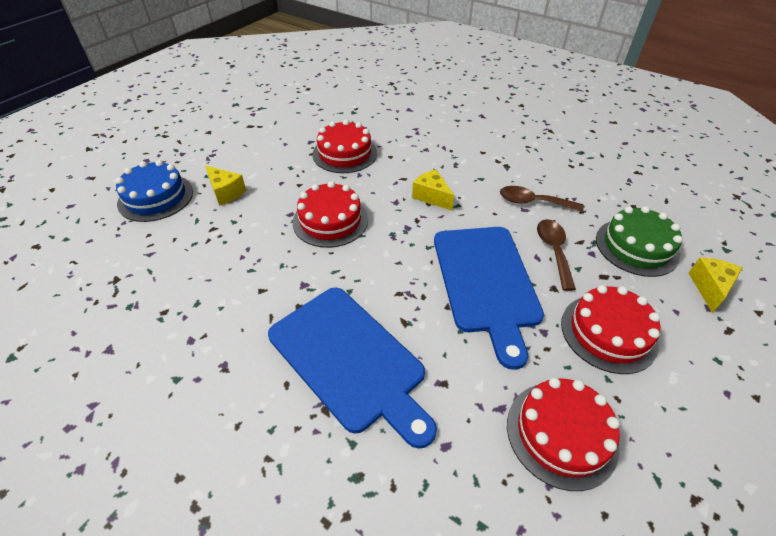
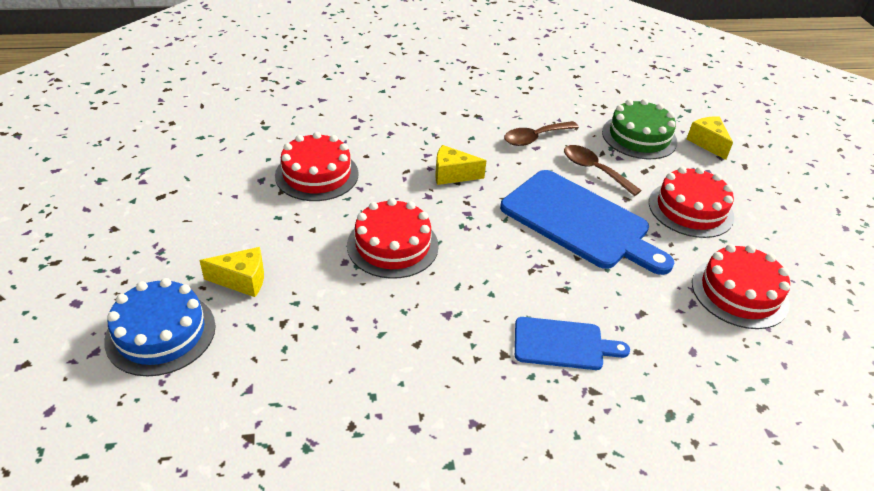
camera: 45 degrees left, 5 degrees down
(350, 360) = (563, 344): blue cutting board -> blue cutting board, size x0.55

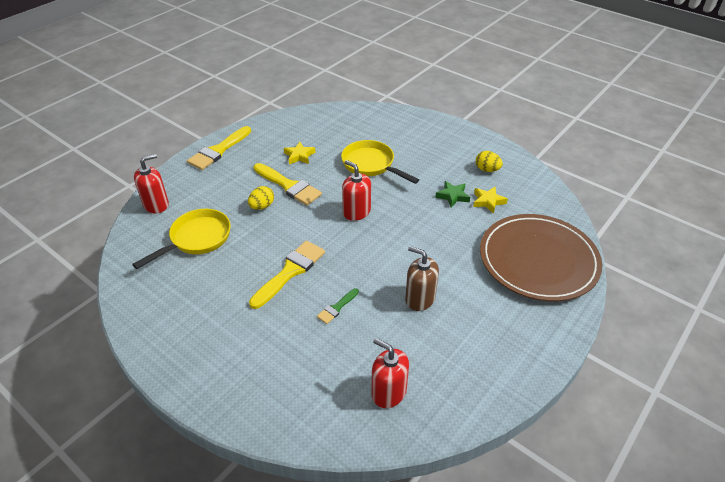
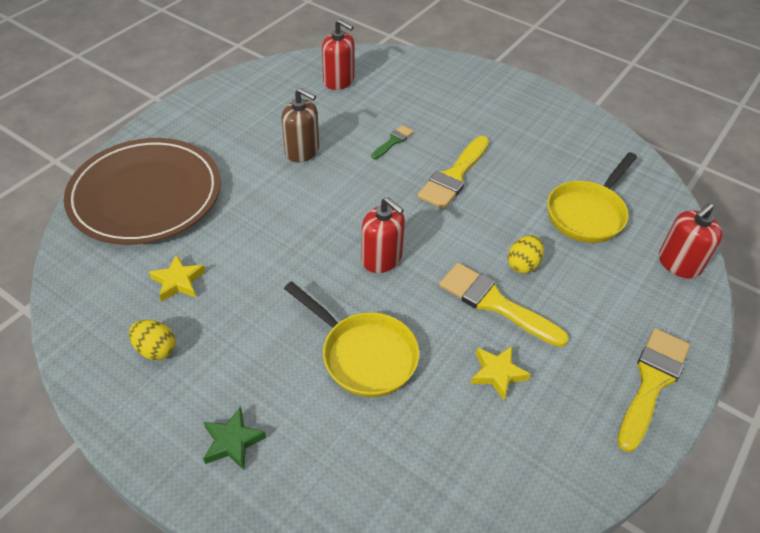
camera: 175 degrees right, 5 degrees up
(453, 196) = (231, 290): green star -> green star (232, 441)

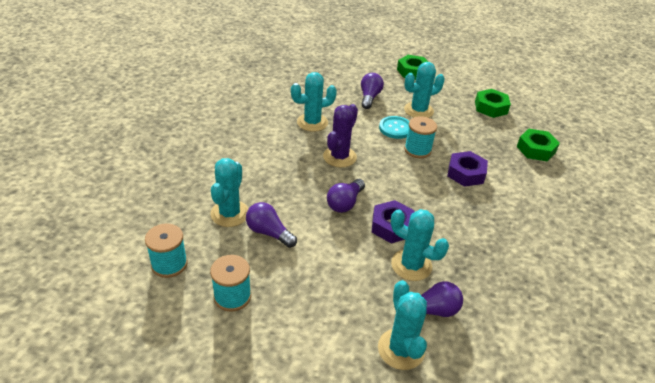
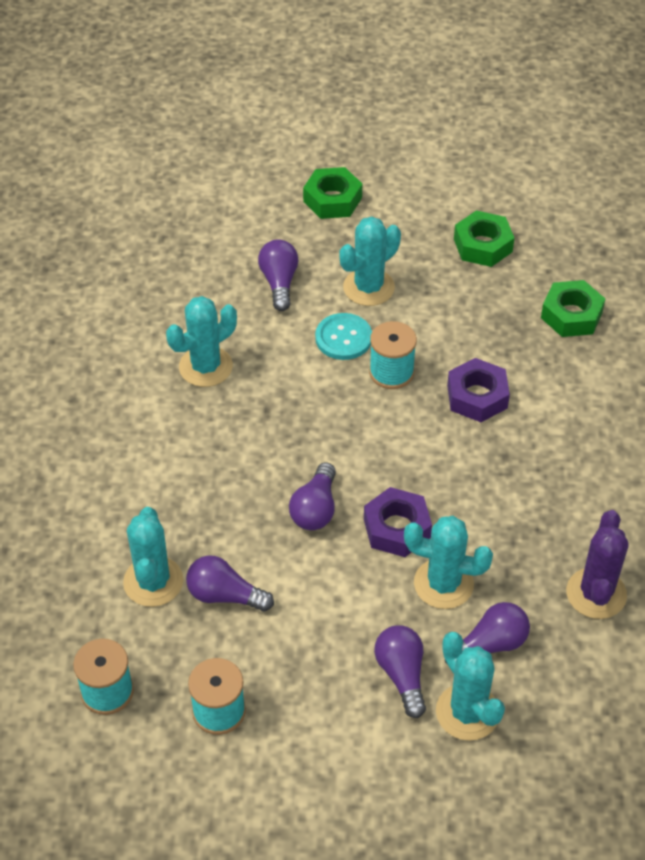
camera: 15 degrees left, 10 degrees up
(339, 157) = (276, 424): purple cactus -> purple cactus (596, 593)
(363, 311) = (402, 675): none -> purple light bulb

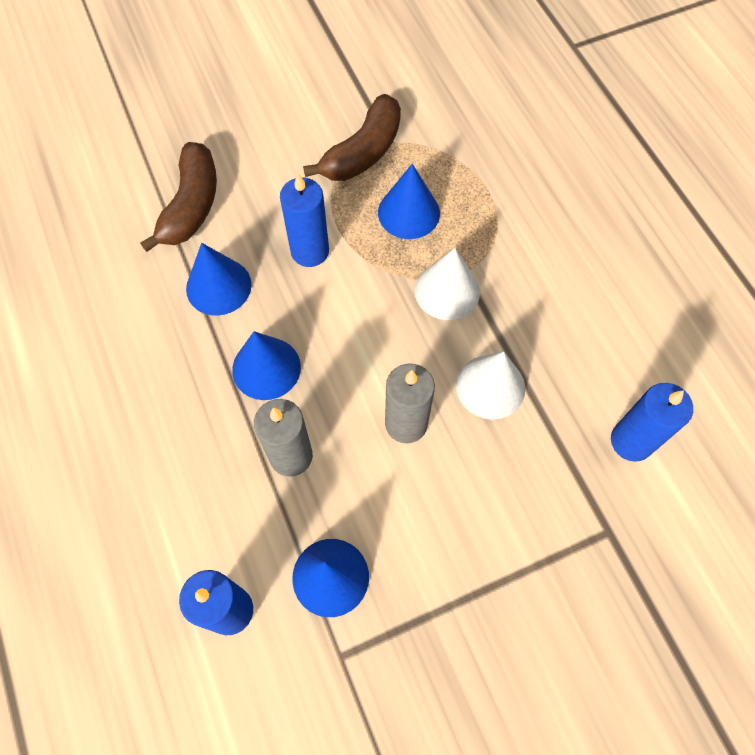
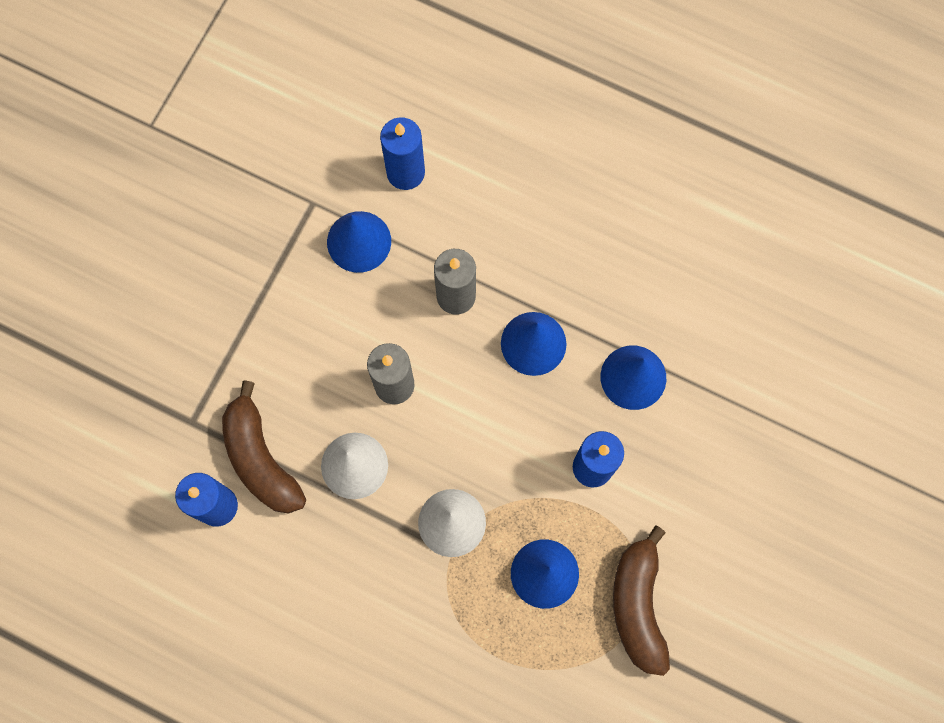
camera: 140 degrees right, 10 degrees up
(191, 206) = (727, 428): brown banana -> brown banana (261, 459)

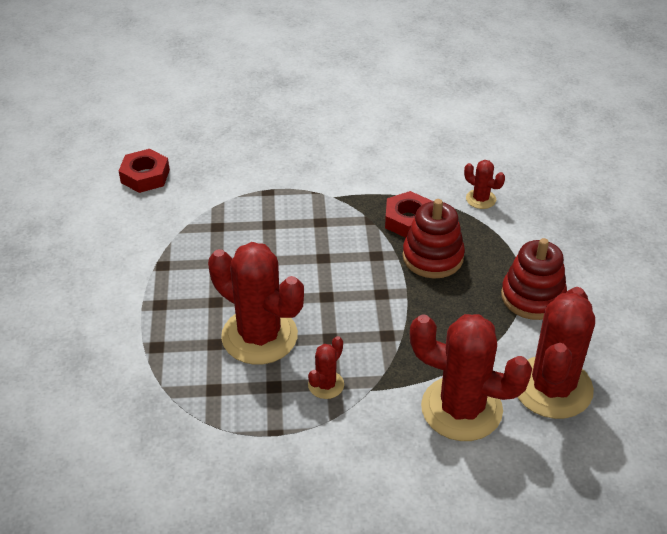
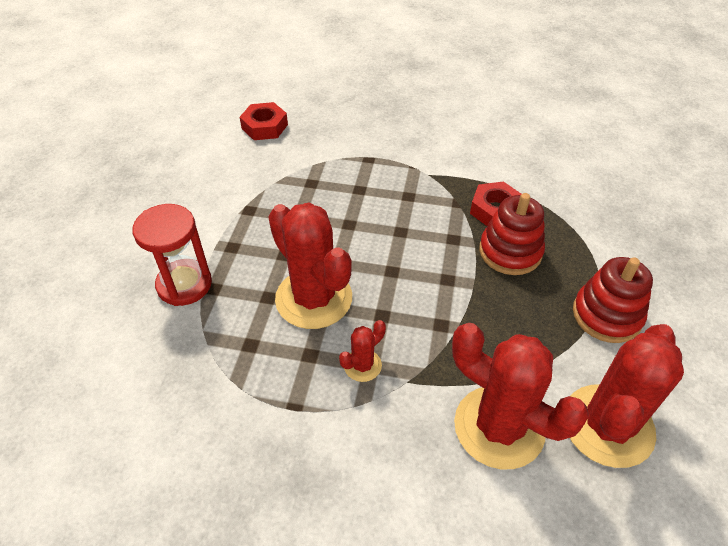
camera: 15 degrees right, 5 degrees up
(125, 349) = (184, 284): none -> red hourglass
(480, 199) = (574, 202): red cactus -> none

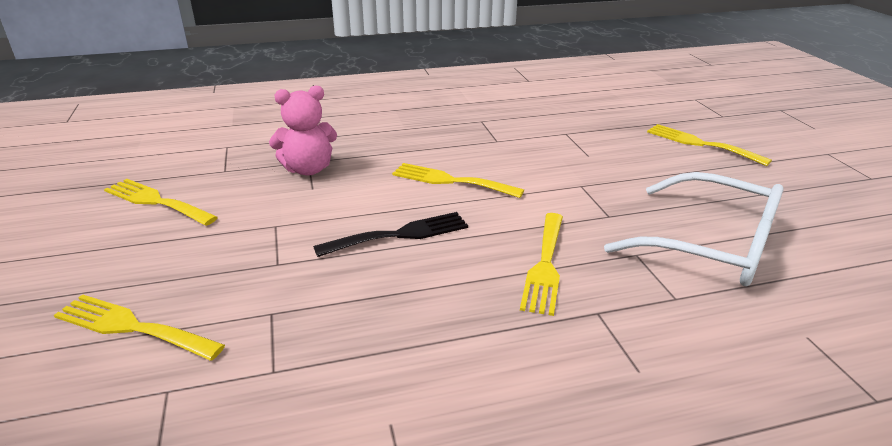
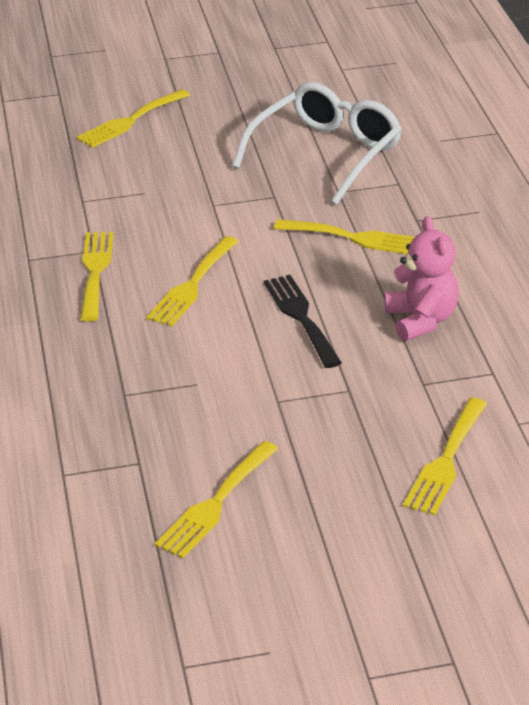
camera: 85 degrees left, 5 degrees up
(308, 169) = (147, 391): pink teddy bear -> pink teddy bear (421, 320)
(468, 143) = (95, 271): none -> yellow fork

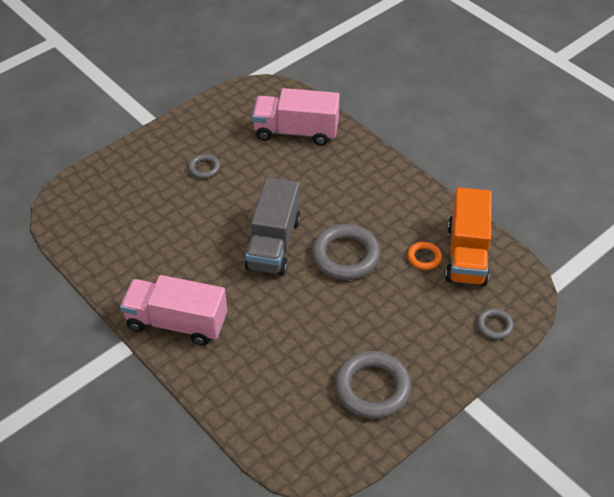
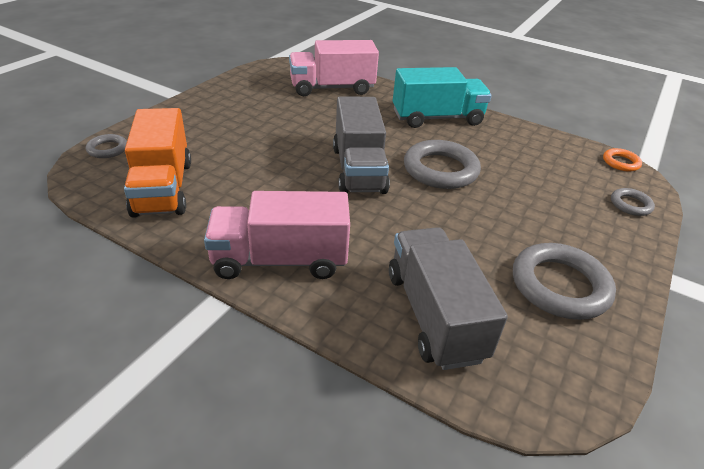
camera: 20 degrees left, 10 degrees down
(204, 168) = (251, 121): grey ring -> grey ring (107, 149)
(265, 390) = (434, 315): none -> grey truck
(379, 189) = (437, 118): none -> turquoise truck
(424, 257) = (518, 161): orange ring -> orange ring (620, 162)
(466, 254) = (554, 153): orange truck -> orange truck (163, 188)

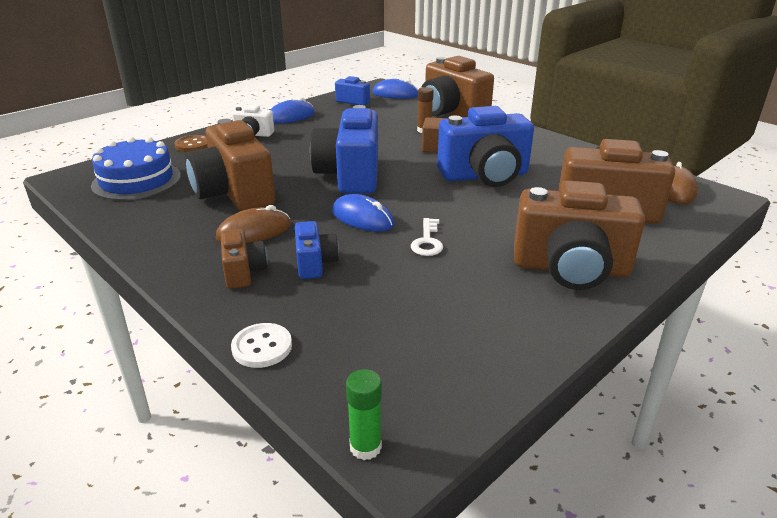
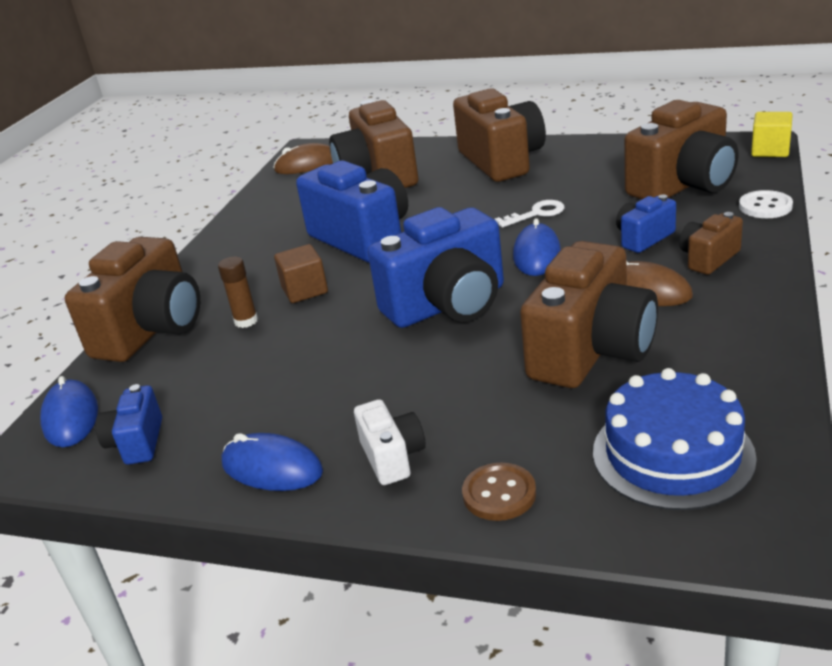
camera: 115 degrees left, 0 degrees up
(365, 447) = (770, 150): green glue stick -> yellow cube
(372, 331) = (683, 185): none -> brown camera

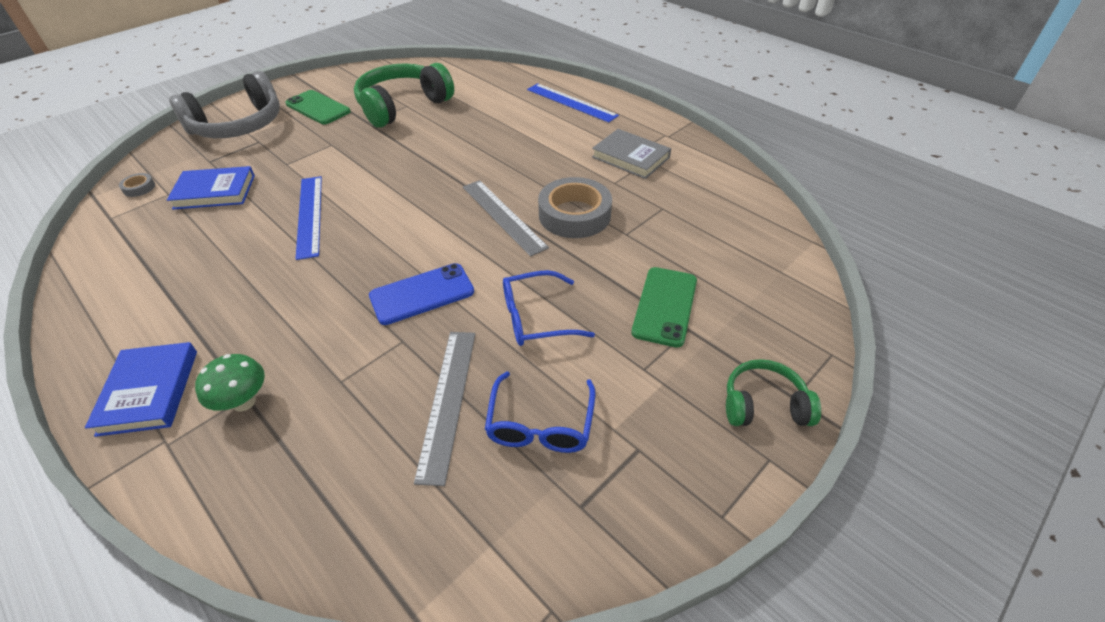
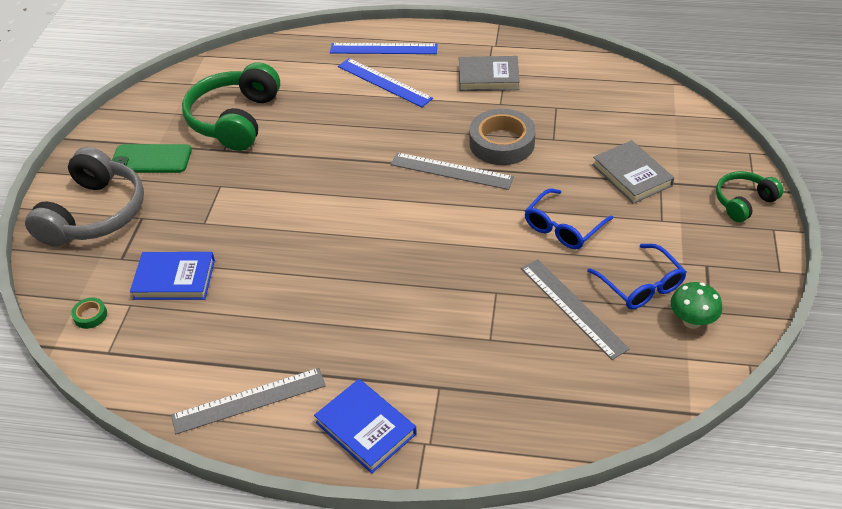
camera: 35 degrees left, 0 degrees up
(122, 309) = (249, 400): none -> grey ruler
(139, 188) = (90, 315): grey tape -> green tape
(215, 192) = (174, 279): blue book -> blue book turned 45 degrees clockwise
(244, 402) = (443, 390): green mushroom -> green mushroom (691, 321)
(309, 215) = (295, 251): blue ruler -> blue ruler (384, 82)
(422, 294) = (467, 256): blue phone -> none
(665, 306) = (632, 175): green phone -> grey book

________________

◆ **Aim of the task**:
Lines from the one with "(265, 390) = (434, 315): none -> grey truck" through the final line of the records are the whole answer; print them exactly, minus any pictures.

◆ **Answer to this task**:
(265, 390) = (434, 315): none -> grey truck
(379, 189) = (437, 118): none -> turquoise truck
(424, 257) = (518, 161): orange ring -> orange ring (620, 162)
(466, 254) = (554, 153): orange truck -> orange truck (163, 188)

camera: 115 degrees left, 0 degrees up
(365, 447) = (770, 150): green glue stick -> yellow cube
(372, 331) = (683, 185): none -> brown camera

camera: 35 degrees left, 0 degrees up
(122, 309) = (249, 400): none -> grey ruler
(139, 188) = (90, 315): grey tape -> green tape
(215, 192) = (174, 279): blue book -> blue book turned 45 degrees clockwise
(244, 402) = (443, 390): green mushroom -> green mushroom (691, 321)
(309, 215) = (295, 251): blue ruler -> blue ruler (384, 82)
(422, 294) = (467, 256): blue phone -> none
(665, 306) = (632, 175): green phone -> grey book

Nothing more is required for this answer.